AIM OF THE EXERCISE:
For the material below, output exactly the span from the line with "IC101 pin in-: VN -> BUF" to the line with "R109: 470 (BUF, LED_A) -> 910 (BUF, LED_A)", including both, and nothing besides.
── PROVIDED DATA ──
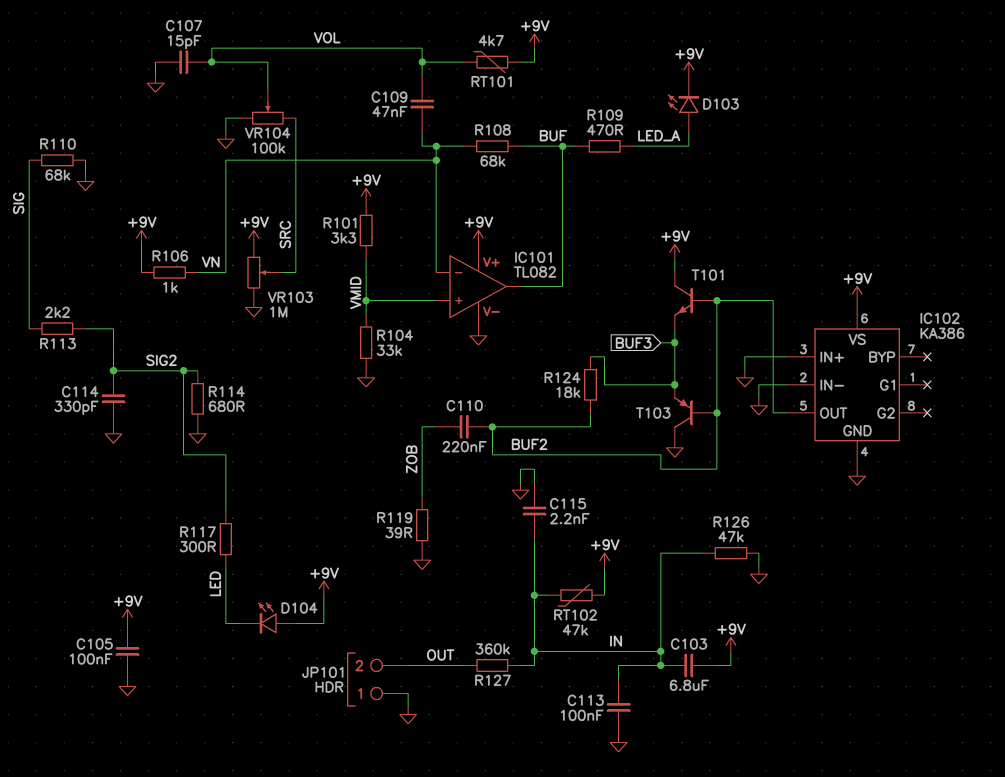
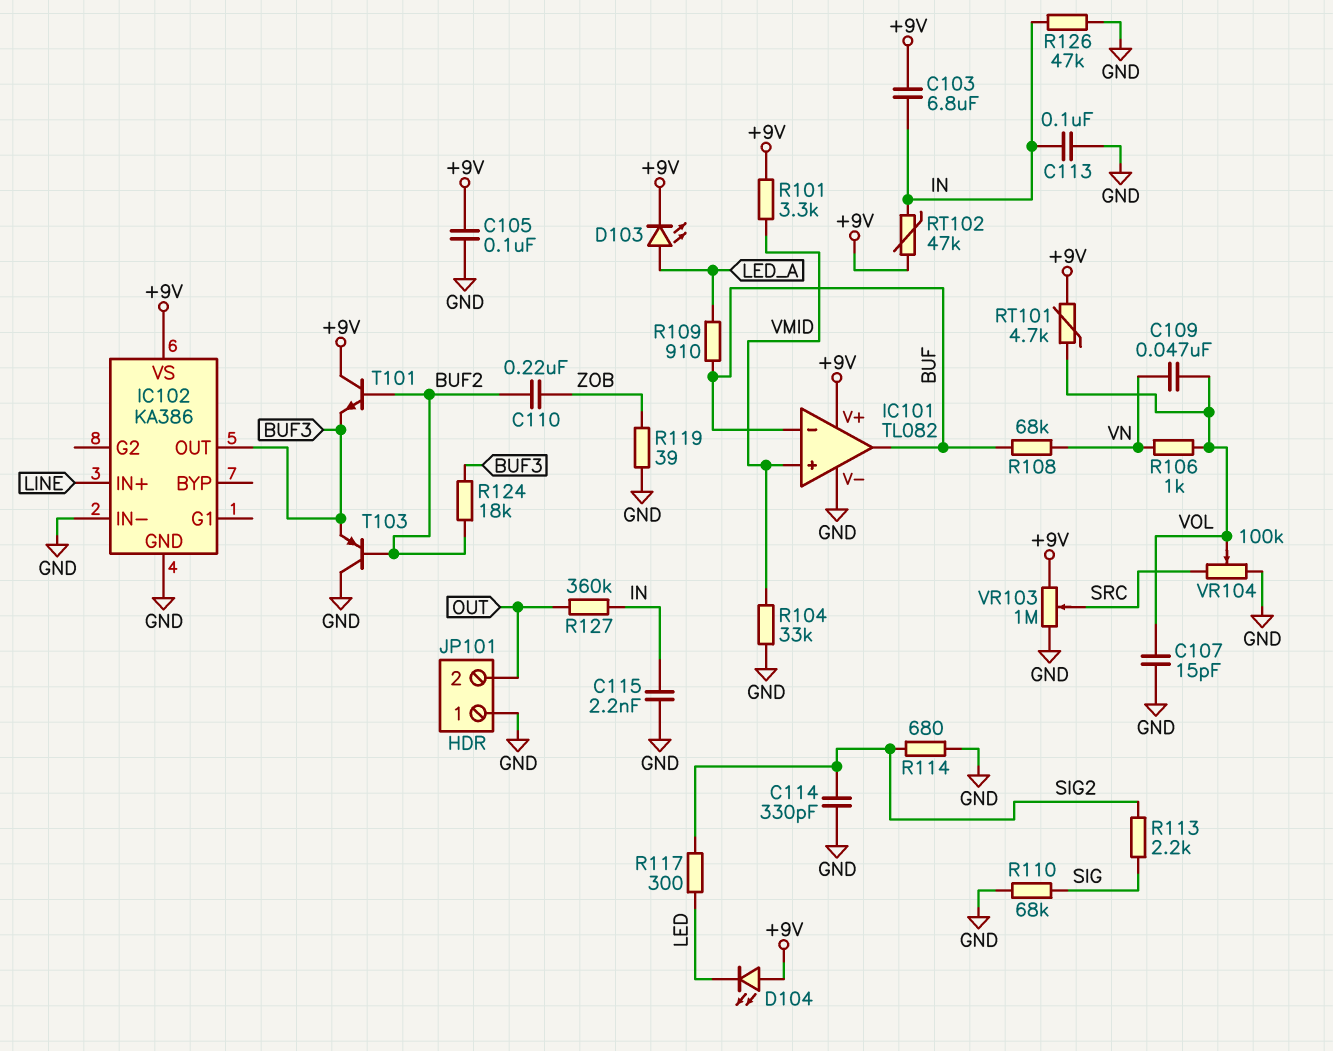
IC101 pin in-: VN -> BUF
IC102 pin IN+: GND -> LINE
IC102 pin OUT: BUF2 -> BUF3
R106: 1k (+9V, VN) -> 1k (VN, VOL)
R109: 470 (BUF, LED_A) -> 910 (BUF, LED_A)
───
── PROVIDED DATA ──
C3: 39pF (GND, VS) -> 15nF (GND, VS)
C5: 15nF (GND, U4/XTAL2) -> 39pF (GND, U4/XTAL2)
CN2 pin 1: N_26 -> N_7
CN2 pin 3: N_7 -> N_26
───
YOUR RESPONSE:
IC101 pin in-: VN -> BUF
IC102 pin IN+: GND -> LINE
IC102 pin OUT: BUF2 -> BUF3
R106: 1k (+9V, VN) -> 1k (VN, VOL)
R109: 470 (BUF, LED_A) -> 910 (BUF, LED_A)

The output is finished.